*Work order:* Return each line of the data below unchanged, please.

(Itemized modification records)
▬▬▬▬▬▬
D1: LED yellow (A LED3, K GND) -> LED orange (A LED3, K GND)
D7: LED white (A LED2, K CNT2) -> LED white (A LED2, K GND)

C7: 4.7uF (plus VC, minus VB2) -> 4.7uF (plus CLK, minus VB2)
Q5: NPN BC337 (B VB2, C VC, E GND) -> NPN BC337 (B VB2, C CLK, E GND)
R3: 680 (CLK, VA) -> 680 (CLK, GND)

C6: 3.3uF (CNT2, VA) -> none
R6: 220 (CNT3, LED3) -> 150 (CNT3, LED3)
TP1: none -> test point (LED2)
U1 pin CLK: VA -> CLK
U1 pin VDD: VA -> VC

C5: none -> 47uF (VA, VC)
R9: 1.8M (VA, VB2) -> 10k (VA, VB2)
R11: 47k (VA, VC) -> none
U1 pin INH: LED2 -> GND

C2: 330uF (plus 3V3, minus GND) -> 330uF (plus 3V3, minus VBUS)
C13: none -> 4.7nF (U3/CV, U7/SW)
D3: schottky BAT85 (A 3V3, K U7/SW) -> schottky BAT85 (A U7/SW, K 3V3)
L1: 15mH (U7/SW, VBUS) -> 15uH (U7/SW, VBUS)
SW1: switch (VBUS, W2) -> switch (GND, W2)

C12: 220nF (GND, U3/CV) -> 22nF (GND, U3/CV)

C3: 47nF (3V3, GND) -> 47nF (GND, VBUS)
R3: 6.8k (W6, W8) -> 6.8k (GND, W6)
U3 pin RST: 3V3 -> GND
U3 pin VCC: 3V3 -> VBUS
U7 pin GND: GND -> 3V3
▬▬▬▬▬▬
*Solution for this task:*
D1: LED yellow (A LED3, K GND) -> LED orange (A LED3, K GND)
D7: LED white (A LED2, K CNT2) -> LED white (A LED2, K GND)

C7: 4.7uF (plus VC, minus VB2) -> 4.7uF (plus CLK, minus VB2)
Q5: NPN BC337 (B VB2, C VC, E GND) -> NPN BC337 (B VB2, C CLK, E GND)
R3: 680 (CLK, VA) -> 680 (CLK, GND)

C6: 3.3uF (CNT2, VA) -> none
R6: 220 (CNT3, LED3) -> 150 (CNT3, LED3)
TP1: none -> test point (LED2)
U1 pin CLK: VA -> CLK
U1 pin VDD: VA -> VC

C5: none -> 47uF (VA, VC)
R9: 1.8M (VA, VB2) -> 10k (VA, VB2)
R11: 47k (VA, VC) -> none
U1 pin INH: LED2 -> GND

C2: 330uF (plus 3V3, minus GND) -> 330uF (plus 3V3, minus VBUS)
C13: none -> 4.7nF (U3/CV, U7/SW)
D3: schottky BAT85 (A 3V3, K U7/SW) -> schottky BAT85 (A U7/SW, K 3V3)
L1: 15mH (U7/SW, VBUS) -> 15uH (U7/SW, VBUS)
SW1: switch (VBUS, W2) -> switch (GND, W2)

C12: 220nF (GND, U3/CV) -> 22nF (GND, U3/CV)

C3: 47nF (3V3, GND) -> 47nF (GND, VBUS)
R3: 6.8k (W6, W8) -> 6.8k (GND, W6)
U3 pin RST: 3V3 -> GND
U3 pin VCC: 3V3 -> VBUS
U7 pin GND: GND -> 3V3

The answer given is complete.